List every line in the entries below that contains the string "kern", treating uppercase and lowercase letters as distinct.

BEGIN AVAILABLE RECORDS

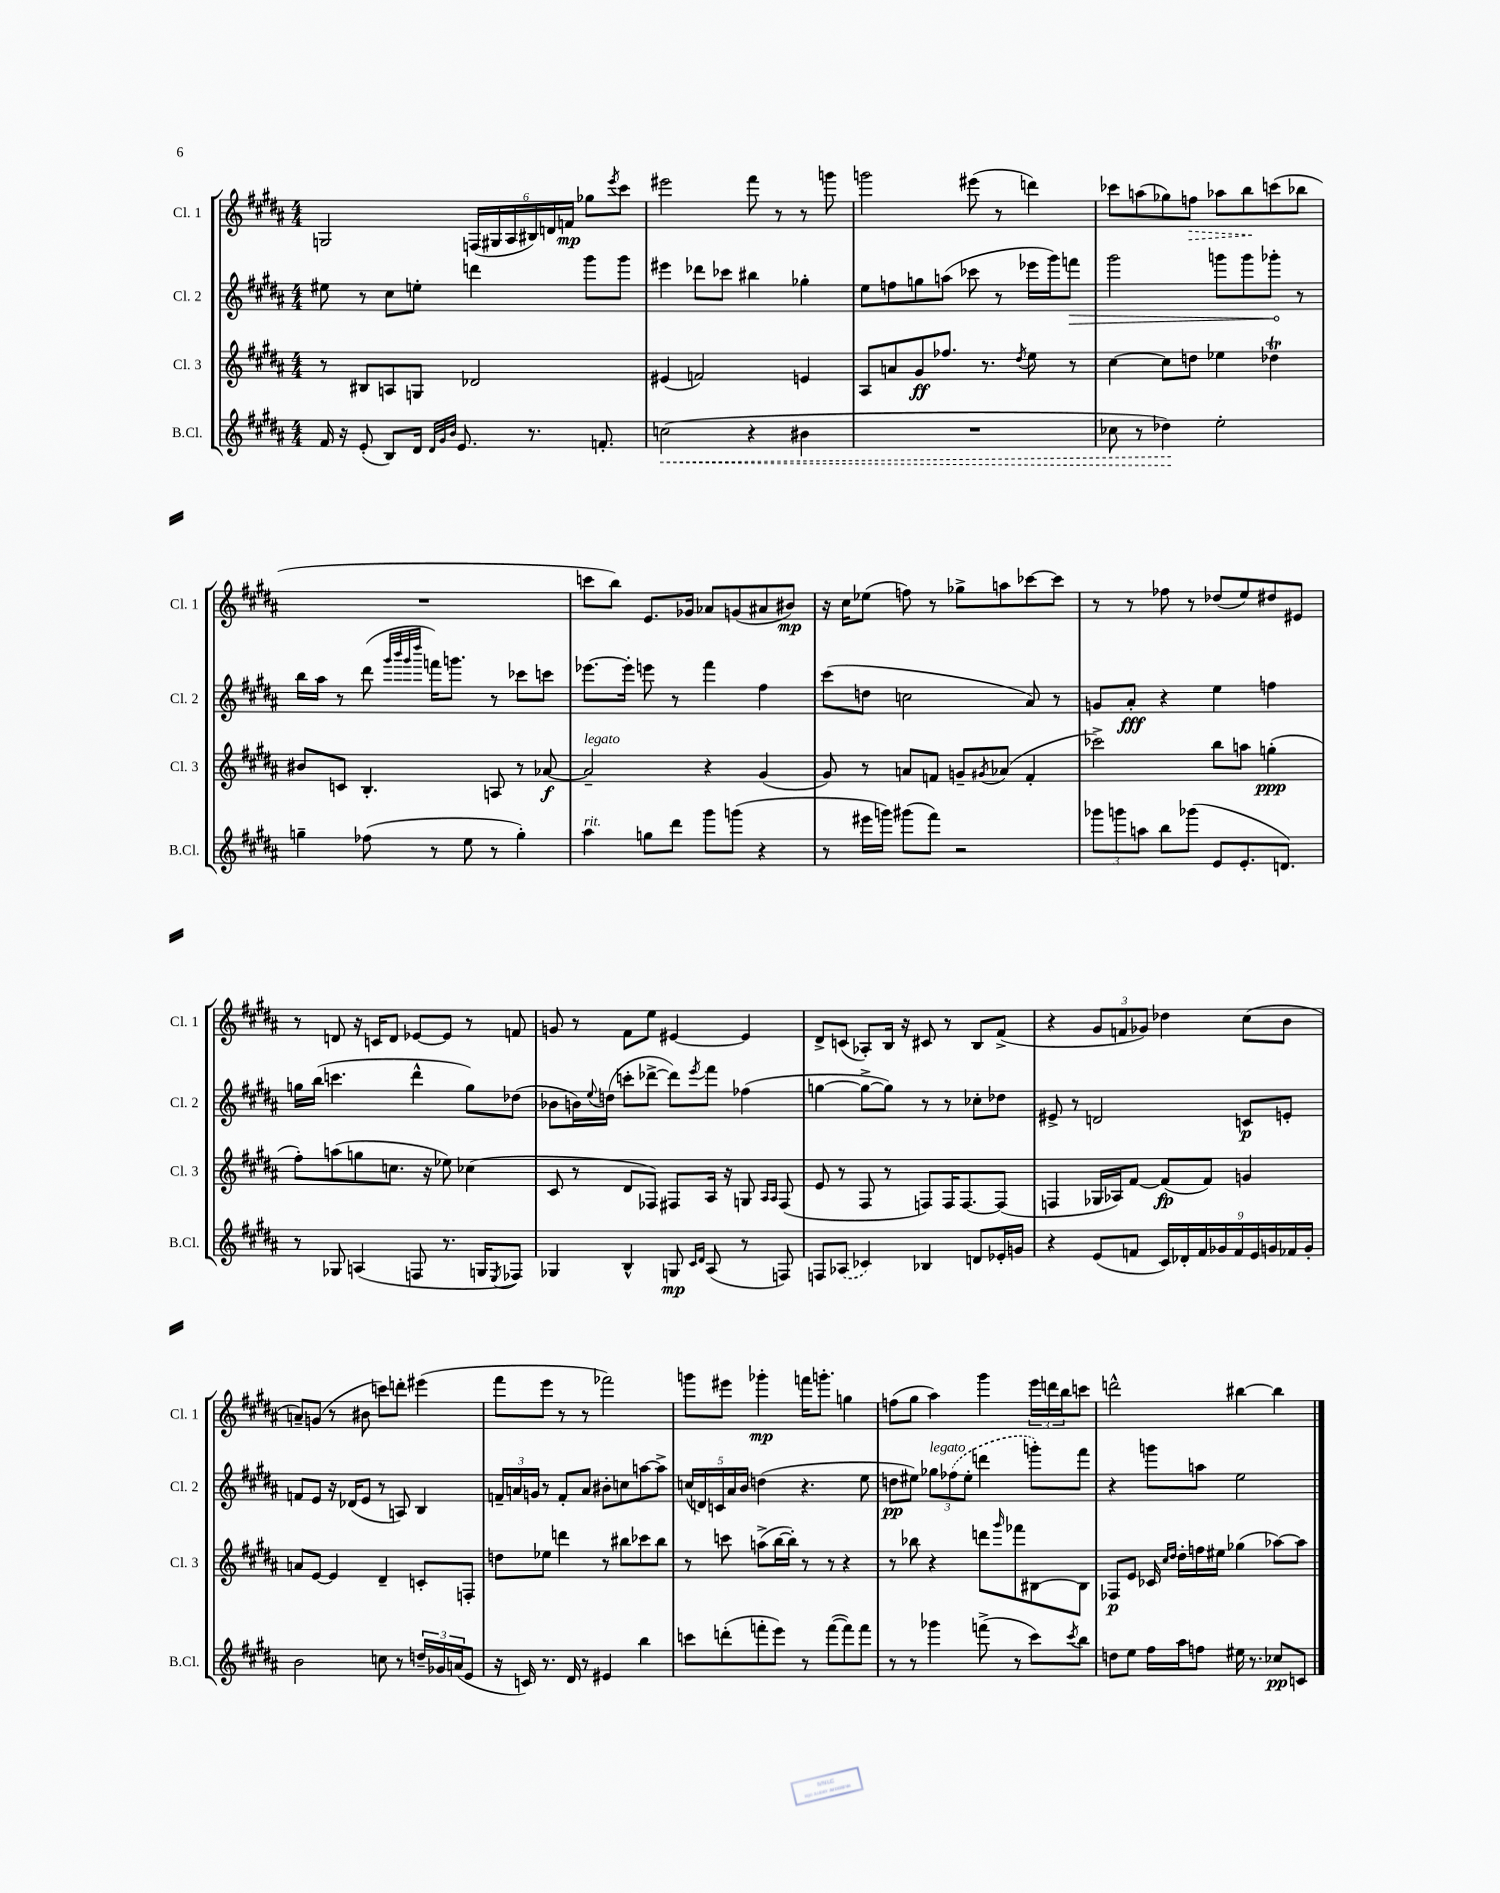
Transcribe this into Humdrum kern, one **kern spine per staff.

**kern	**kern	**kern	**kern
*staff4	*staff3	*staff2	*staff1
*clefG2	*clefG2	*clefG2	*clefG2
*k[f#c#g#d#a#]	*k[f#c#g#d#a#]	*k[f#c#g#d#a#]	*k[f#c#g#d#a#]
*M4/4	*M4/4	*M4/4	*M4/4
16f#/	8r	8ee#\	2G/
16r	.	.	.
(8e'/	8B#/L	8r	.
8B/L)	8A/	8cc#\L	.
16d#/Jk	8G/J	8ee'\J	.
32qqd#/LLL	.	.	.
32qqg#/	.	.	.
32qqb/JJJ	.	.	.
8.e/	.	.	.
.	2d-/	4ddd\	(24F/LL
.	.	.	24G#/
.	.	.	24A#/
8.r	.	.	24B#/)
.	.	.	24d/
.	.	.	24f/JJ
.	.	8ggg#\L	8gg-\L
8.f'/	.	.	.
.	.	.	8qeee/
.	.	8ggg#\J	8ccc#\J
=	=	=	=
(2cc\	(4e#/	4eee#\	2eee#\
.	2f/)	8ddd-\L	.
.	.	8ccc-\J	.
4r	.	4bb#\	8fff#\
.	.	.	8r
4b#\	4e/	4gg-'\	8r
.	.	.	8ggg\
=	=	=	=
1r	8A#/L	8ee\L	2ggg\
.	8a/	8ff\	.
.	8g#/	8gg\	.
.	8.ff-/J	(8aa\J	.
.	.	8ccc-\	(8eee#\
.	8.r	.	.
.	.	8r	8r
.	8qdd#/	.	.
.	8ee\	16eee-\LL	4ddd\)
.	.	16ggg#\J)	.
.	8r	8fff\J	.
=	=	=	=
8cc-\	[4cc#\	2ggg#\	8ccc-\L
8r	.	.	(8aa\
4dd-\)	8cc#\]L	.	8gg-\)
.	8dd\J	.	8ff\J
2ee'\	4ee-\	8ggg\L	8aa-\L
.	.	8ggg\	8bb\
.	4dd-\	8ggg-'\J	(8ccc\
.	.	8r	8bb-\J
=	=	=	=
4gg~\	8b#/L	16bb\LL	1r
.	.	16aa#\JJ	.
.	8c/J	8r	.
(8ff-\	4.B'/	(8ddd#\	.
.	.	32qqggg#/LLL	.
.	.	32qqbbb/	.
.	.	32qqggg#/	.
.	.	32qqdddd#/JJJ	.
8r	.	16fff\LK)	.
.	.	8.ggg\J	.
8ee\	.	.	.
8r	8A/	8r	.
4gg'\)	8r	8ccc-\L	.
.	[8a-/	8ccc\J	.
=	=	=	=
4aa#\	2a-~/]	[8.eee-\L	8ccc\L
.	.	.	8bb\J)
.	.	16eee-'\]Jk	.
8gg\L	.	8eee\	8.e/L
8ddd#\J	.	8r	.
.	.	.	16g-/Jk
8ggg#\L	4r	4fff#\	8a-/L
(8ggg\J	.	.	(8g/
4r	(4g#/	4ff#\	8a#/
.	.	.	8b#/J)
=	=	=	=
8r	8g#/)	(8ccc#\L	16r
.	.	.	16cc#\LK
16eee#\LL	8r	8dd\J	(8ee-\J
16ggg\JJ)	.	.	.
(8ggg#\L	8a/L	2cc\	8ff\)
8fff#\J)	8f/J	.	8r
2r	8g~/L	.	8gg-^\L
.	8qg#/	.	.
.	(8a-/J	.	8aa\
.	4f'/	8a#/)	[8ccc-\
.	.	8r	8ccc-\]J
=	=	=	=
12ggg-\L	2ccc-^\)	8g/L	8r
12ggg\	.	.	.
.	.	8a#'/J	8r
12aa\J	.	.	.
8bb\L	.	4r	8ff-\
(8ggg-\J	.	.	8r
8e/L	8bb\L	4ee\	(8dd-/L
8.e'/	8aa\J	.	8ee/)
.	(4gg'\	4ff\	8dd#/
8.d/J)	.	.	.
.	.	.	8e#/J
=	=	=	=
8r	8ff#'\L)	16gg\LL	8r
.	.	(16bb\JJ	.
8G-/	(8aa\	4.ccc\	8d/
(4A/	8gg\	.	16r
.	.	.	16c/LK
.	8.cc\J	.	8d/J
8F/	.	4ddd#^^\	[8e-/L
.	16r	.	.
8.r	8ee-\)	.	8e-/]J
.	(4cc-\	8gg\L)	8r
16G/LK	.	.	.
8qE/	.	.	.
8F-/J)	.	(8dd-\J	8f/
=	=	=	=
4G-/	8c#/	8b-\L	8g/
.	8r	16b\L)	8r
.	.	8qqee/	.
.	.	(16dd\JJ	.
4B^^/	8d#/L	8ccc'\L	8f#\L
.	8F-/J)	[8ddd-^\J	8ee\J
8G/	8F#/L	8ddd-\]L)	[4e#/
16qqc#/LL	.	.	.
16qqd#/JJ	.	8qeee/	.
(8A#/	16A#/Jk	8fff#\J	.
.	16r	.	.
8r	8G/	(4ff-\	4e#/]
.	16qqA#/LL	.	.
.	16qqA#/JJ	.	.
8F/)	(8F#/	.	.
=	=	=	=
8F/L	8e/	[4gg\	8d#^/L
(8A-/J	8r	.	(8c/J
4c-/)	8F#/	8gg^\_L	8A-'/L)
.	8r	8gg\]J)	16B/Jk
.	.	.	16r
4B-/	8F/L)	8r	8c#/
.	16F/K	8r	8r
.	[8.F/	.	.
8d/L	.	8cc-'\L	8B/L
16e-'/L	(8F/]J	8dd-\J	(8f#^/J
16g/JJ	.	.	.
=	=	=	=
4r	4F/	8e#^/	4r
.	.	8r	.
(8e/L	16G-/LL	2d/	12g#/L
.	16A-/J)	.	.
.	.	.	12f/
8f/J	[8f#/J	.	.
.	.	.	12g-/J)
18c#/LL)	(8f#/]L	.	4dd-\
18d-'/	.	.	.
18f/	.	.	.
.	8f#/J)	.	.
18g-/	.	.	.
18f/	.	.	.
.	4g/	8c/L	(8cc#\L
18e/	.	.	.
18g/	.	.	.
.	.	8e'/J	8b\J
18f-/	.	.	.
18g'/JJ	.	.	.
=	=	=	=
2b\	8a/L	8f/L	8a~/L)
.	[8e/J	8e/J	(8g/J
.	4e/]	16r	8r
.	.	(16d-/LK	.
.	.	8e/J	8b#\
8cc\	4d#~/	8r	8ccc\L)
8r	.	8A/)	8ddd'\J
24dd~/LL	8c'/L	4B/	(4eee#\
24g-/	.	.	.
(24a/J	.	.	.
8e/J	8F'/J	.	.
=	=	=	=
16r	8dd\L	24f~/LL	8fff#\L
.	.	24a/	.
16c/)	.	.	.
.	.	24g/JJ	.
8.r	8ee-\J	8r	8eee\J
.	4ddd\	8f'/L	8r
16d#/	.	.	.
8r	.	8a/J	8r
4e#/	8r	8b#'\L	2fff-\)
.	8bb#\L	8cc\	.
4bb\	8ccc-\	[8aa\	.
.	8bb#\J	8aa^\]J	.
=	=	=	=
8ccc\L	8r	(20cc/LL	8ggg\L
.	.	20d/)	.
.	.	20c/	.
(8ddd'\	8ccc\	.	8eee#\J
.	.	20a#/	.
.	.	20b/JJ	.
8fff'\	(8aa^\L	(4dd\	4ggg-'\
8eee\J)	[16bb\L	.	.
.	16bb'\]JJ)	.	.
8r	8r	4.r	16fff\LK
.	.	.	8.ggg'\J
([8fff\L	8r	.	.
8fff\])	4r	.	4gg\
8fff\J	.	8ee\	.
=	=	=	=
8r	8r	8dd\L	(8ff\L
8r	8bb-\	8ee#\J)	8gg#\J
4ggg-\	4r	12gg-\L	4aa#\)
.	.	(12ff-\	.
.	.	12ee#'\J	.
(8fff^\	8ddd\L	4ddd\	4ggg#\
.	16qqggg#/	.	.
8r	8fff-\	.	.
8ccc#\L)	[8B#\	8ggg'\L)	24eee\LL
.	.	.	24ddd\
.	.	.	24bb\J
8qccc#/	.	.	.
8bb\J	8B#\]J	8fff#\J	8ccc\J
=	=	=	=
8dd\L	8F-/L	4r	2ddd^^\
8ee\J	8e/J	.	.
16ff#\LL	16c-/	8ggg\L	.
.	16qqcc#/LL	.	.
.	16qqdd#/JJ	.	.
16aa#\J	16dd#'\LL	.	.
8ff\J	16ff\	8aa\J	.
.	16ee#\JJ	.	.
16ee#\	(4gg-\	2ee\	[4bb#\
8.r	.	.	.
8cc-/L	[8aa-\L)	.	4bb#\]
8c/J	8aa-\]J	.	.
==	==	==	==
*-	*-	*-	*-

END AVAILABLE RECORDS

§ RESULT OF THIS EXERCISE:
Transcribe this into Humdrum kern, one **kern spine per staff.
**kern	**kern	**kern	**kern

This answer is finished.